Exercise description: An image-free reproduction of the data below is needed: print it exactly.

Information supplied:
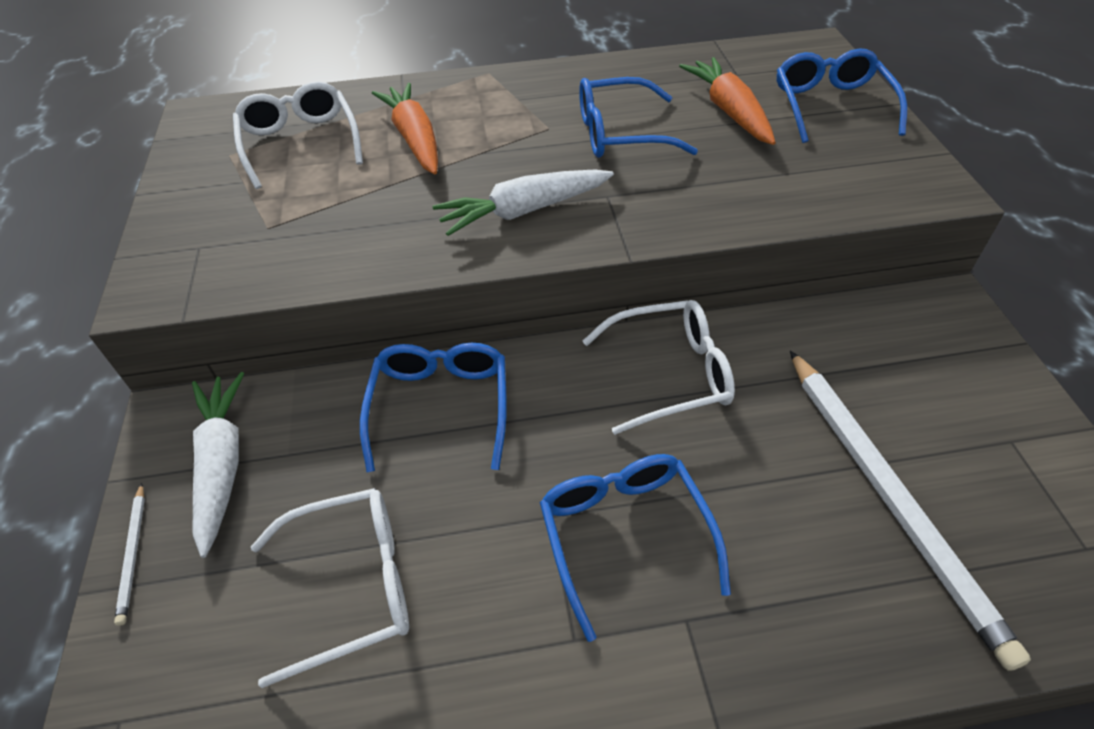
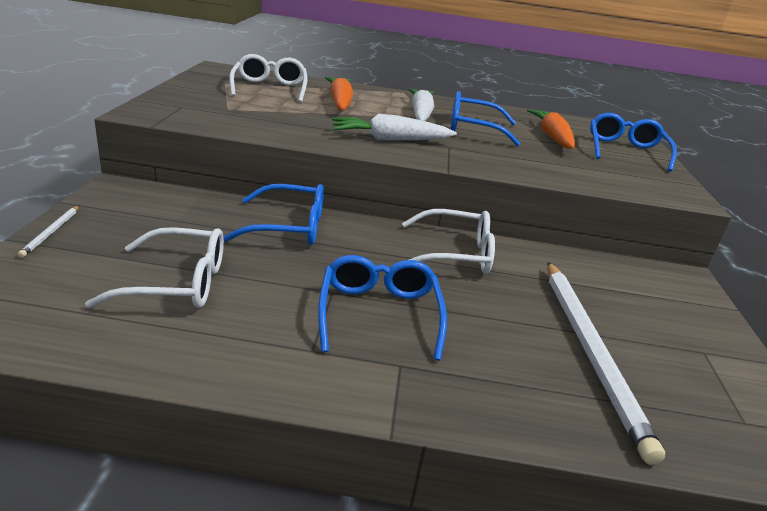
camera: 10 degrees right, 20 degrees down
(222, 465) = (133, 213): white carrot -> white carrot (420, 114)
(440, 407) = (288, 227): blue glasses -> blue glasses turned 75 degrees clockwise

Expected answer:
camera: 10 degrees right, 20 degrees down
(222, 465) = (133, 213): white carrot -> white carrot (420, 114)
(440, 407) = (288, 227): blue glasses -> blue glasses turned 75 degrees clockwise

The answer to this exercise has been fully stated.